---- Source material

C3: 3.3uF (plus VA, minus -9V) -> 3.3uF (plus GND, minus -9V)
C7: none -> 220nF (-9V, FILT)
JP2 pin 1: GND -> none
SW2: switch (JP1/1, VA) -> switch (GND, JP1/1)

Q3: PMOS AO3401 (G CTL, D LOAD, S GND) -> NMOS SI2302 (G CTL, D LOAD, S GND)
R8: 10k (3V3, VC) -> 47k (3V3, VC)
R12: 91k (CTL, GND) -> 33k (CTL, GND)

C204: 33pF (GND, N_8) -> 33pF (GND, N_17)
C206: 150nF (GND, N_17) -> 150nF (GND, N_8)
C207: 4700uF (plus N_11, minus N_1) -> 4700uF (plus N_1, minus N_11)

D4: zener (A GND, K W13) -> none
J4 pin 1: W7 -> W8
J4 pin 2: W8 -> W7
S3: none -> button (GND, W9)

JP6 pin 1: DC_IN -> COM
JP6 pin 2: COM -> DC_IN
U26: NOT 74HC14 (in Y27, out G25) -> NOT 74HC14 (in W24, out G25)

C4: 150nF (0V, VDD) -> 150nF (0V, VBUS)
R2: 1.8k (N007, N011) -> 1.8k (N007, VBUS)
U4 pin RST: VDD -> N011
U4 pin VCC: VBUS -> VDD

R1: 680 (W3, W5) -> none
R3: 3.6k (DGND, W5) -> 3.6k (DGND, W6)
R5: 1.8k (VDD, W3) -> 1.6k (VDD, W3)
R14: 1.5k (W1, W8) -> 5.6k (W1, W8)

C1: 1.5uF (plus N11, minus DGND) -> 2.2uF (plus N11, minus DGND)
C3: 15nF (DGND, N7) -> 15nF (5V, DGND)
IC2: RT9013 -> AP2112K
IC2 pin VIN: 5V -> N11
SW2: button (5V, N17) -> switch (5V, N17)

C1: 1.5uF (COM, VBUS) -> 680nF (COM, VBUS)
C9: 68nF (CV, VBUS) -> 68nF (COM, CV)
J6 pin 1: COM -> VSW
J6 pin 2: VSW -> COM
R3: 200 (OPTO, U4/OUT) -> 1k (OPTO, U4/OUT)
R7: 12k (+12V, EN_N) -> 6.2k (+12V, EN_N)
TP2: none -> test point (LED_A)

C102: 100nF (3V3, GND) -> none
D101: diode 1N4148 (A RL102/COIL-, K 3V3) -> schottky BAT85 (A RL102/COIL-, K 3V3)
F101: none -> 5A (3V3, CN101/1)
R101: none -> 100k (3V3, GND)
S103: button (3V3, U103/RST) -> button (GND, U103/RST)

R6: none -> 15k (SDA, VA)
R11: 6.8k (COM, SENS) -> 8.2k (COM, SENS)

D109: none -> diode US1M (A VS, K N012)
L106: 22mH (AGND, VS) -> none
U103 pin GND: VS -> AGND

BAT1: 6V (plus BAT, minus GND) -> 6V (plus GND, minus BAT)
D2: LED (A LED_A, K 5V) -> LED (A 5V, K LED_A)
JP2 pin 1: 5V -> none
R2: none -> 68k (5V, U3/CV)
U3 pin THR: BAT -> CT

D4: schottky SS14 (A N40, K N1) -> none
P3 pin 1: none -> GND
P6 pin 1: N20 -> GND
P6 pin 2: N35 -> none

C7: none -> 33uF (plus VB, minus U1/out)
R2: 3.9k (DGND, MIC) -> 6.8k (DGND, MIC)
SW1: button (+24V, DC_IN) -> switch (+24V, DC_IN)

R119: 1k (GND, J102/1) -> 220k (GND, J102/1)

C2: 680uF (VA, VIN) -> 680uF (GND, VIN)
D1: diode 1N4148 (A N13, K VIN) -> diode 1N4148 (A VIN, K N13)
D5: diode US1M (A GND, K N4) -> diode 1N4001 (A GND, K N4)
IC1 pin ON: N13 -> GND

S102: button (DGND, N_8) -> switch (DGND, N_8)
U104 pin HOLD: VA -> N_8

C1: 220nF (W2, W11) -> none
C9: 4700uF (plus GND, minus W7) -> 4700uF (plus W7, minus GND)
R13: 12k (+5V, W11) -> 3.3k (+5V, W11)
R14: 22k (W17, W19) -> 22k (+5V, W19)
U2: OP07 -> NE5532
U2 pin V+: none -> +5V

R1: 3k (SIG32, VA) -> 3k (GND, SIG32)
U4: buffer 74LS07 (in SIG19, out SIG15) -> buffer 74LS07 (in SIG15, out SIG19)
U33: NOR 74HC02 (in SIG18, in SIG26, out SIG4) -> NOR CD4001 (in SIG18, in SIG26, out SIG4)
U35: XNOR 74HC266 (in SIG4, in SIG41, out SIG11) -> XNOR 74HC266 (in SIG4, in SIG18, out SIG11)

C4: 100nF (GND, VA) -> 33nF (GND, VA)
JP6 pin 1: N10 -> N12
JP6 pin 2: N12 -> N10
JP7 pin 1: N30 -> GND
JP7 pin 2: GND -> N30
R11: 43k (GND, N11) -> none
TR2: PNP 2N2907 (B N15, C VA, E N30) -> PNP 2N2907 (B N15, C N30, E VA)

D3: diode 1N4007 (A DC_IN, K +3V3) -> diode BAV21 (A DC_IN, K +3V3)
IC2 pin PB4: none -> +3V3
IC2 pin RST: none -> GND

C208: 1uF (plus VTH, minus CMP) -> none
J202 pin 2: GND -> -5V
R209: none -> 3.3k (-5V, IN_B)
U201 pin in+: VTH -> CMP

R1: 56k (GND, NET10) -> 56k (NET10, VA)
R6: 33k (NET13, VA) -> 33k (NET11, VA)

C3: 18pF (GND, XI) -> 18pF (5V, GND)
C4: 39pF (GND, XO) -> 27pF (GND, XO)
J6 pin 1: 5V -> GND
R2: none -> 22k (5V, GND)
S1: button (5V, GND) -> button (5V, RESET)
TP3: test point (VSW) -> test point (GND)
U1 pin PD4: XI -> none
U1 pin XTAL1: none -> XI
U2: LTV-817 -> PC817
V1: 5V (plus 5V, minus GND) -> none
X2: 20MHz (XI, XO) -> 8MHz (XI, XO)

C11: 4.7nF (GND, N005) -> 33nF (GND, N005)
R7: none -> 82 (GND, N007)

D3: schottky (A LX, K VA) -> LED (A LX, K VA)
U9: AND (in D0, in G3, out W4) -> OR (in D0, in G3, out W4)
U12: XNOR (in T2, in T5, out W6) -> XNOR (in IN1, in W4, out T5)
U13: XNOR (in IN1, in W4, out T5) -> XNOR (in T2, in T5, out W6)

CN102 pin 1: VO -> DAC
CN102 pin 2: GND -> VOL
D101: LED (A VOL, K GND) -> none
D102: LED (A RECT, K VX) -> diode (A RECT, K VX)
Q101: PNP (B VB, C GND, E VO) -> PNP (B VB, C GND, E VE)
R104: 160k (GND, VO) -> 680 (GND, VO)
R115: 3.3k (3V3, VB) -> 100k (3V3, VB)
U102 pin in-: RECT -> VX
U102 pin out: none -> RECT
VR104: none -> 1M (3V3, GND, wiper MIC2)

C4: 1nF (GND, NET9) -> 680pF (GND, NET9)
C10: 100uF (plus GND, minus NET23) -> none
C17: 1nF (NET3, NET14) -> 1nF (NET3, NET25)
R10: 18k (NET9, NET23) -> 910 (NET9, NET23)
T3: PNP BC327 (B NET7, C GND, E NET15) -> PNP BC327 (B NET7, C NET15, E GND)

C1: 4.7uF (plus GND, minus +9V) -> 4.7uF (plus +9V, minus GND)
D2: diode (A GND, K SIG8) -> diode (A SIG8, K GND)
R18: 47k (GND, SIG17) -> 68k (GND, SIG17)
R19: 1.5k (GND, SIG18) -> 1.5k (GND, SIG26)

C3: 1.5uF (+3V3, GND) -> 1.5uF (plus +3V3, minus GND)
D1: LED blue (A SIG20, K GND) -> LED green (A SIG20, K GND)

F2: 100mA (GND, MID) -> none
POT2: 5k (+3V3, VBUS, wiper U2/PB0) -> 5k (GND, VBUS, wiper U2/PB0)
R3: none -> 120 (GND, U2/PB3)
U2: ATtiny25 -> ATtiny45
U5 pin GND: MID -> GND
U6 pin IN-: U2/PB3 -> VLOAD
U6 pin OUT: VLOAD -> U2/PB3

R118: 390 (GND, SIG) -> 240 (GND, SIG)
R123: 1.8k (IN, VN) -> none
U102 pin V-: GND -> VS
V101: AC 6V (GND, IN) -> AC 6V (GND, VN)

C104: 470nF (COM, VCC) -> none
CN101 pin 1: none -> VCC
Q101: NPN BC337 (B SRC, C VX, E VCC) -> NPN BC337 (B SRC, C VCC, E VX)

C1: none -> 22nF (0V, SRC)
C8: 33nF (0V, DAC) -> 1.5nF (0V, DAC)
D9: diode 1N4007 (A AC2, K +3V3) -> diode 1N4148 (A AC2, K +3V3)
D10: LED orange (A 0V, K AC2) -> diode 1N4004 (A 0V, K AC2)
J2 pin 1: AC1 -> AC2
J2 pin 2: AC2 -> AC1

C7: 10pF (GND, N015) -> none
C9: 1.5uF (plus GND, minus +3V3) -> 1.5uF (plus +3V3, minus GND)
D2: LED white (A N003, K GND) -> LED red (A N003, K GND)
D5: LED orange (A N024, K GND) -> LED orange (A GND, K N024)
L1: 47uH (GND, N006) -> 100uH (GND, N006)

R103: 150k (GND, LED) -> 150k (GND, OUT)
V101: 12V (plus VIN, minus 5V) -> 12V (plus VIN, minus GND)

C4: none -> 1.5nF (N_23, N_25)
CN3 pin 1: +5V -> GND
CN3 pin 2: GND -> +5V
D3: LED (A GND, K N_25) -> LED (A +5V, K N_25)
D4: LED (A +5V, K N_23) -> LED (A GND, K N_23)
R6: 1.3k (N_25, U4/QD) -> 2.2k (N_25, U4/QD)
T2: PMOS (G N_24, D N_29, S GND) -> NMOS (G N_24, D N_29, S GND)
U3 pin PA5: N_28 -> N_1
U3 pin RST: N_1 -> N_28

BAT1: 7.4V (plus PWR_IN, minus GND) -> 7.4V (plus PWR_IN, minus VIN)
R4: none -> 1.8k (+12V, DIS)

--------

→ **Task goal**:
Copy out the lines above word for word, stopping after the line containing "J6 pin 2: VSW -> COM".

→ **Task answer**:
C3: 3.3uF (plus VA, minus -9V) -> 3.3uF (plus GND, minus -9V)
C7: none -> 220nF (-9V, FILT)
JP2 pin 1: GND -> none
SW2: switch (JP1/1, VA) -> switch (GND, JP1/1)

Q3: PMOS AO3401 (G CTL, D LOAD, S GND) -> NMOS SI2302 (G CTL, D LOAD, S GND)
R8: 10k (3V3, VC) -> 47k (3V3, VC)
R12: 91k (CTL, GND) -> 33k (CTL, GND)

C204: 33pF (GND, N_8) -> 33pF (GND, N_17)
C206: 150nF (GND, N_17) -> 150nF (GND, N_8)
C207: 4700uF (plus N_11, minus N_1) -> 4700uF (plus N_1, minus N_11)

D4: zener (A GND, K W13) -> none
J4 pin 1: W7 -> W8
J4 pin 2: W8 -> W7
S3: none -> button (GND, W9)

JP6 pin 1: DC_IN -> COM
JP6 pin 2: COM -> DC_IN
U26: NOT 74HC14 (in Y27, out G25) -> NOT 74HC14 (in W24, out G25)

C4: 150nF (0V, VDD) -> 150nF (0V, VBUS)
R2: 1.8k (N007, N011) -> 1.8k (N007, VBUS)
U4 pin RST: VDD -> N011
U4 pin VCC: VBUS -> VDD

R1: 680 (W3, W5) -> none
R3: 3.6k (DGND, W5) -> 3.6k (DGND, W6)
R5: 1.8k (VDD, W3) -> 1.6k (VDD, W3)
R14: 1.5k (W1, W8) -> 5.6k (W1, W8)

C1: 1.5uF (plus N11, minus DGND) -> 2.2uF (plus N11, minus DGND)
C3: 15nF (DGND, N7) -> 15nF (5V, DGND)
IC2: RT9013 -> AP2112K
IC2 pin VIN: 5V -> N11
SW2: button (5V, N17) -> switch (5V, N17)

C1: 1.5uF (COM, VBUS) -> 680nF (COM, VBUS)
C9: 68nF (CV, VBUS) -> 68nF (COM, CV)
J6 pin 1: COM -> VSW
J6 pin 2: VSW -> COM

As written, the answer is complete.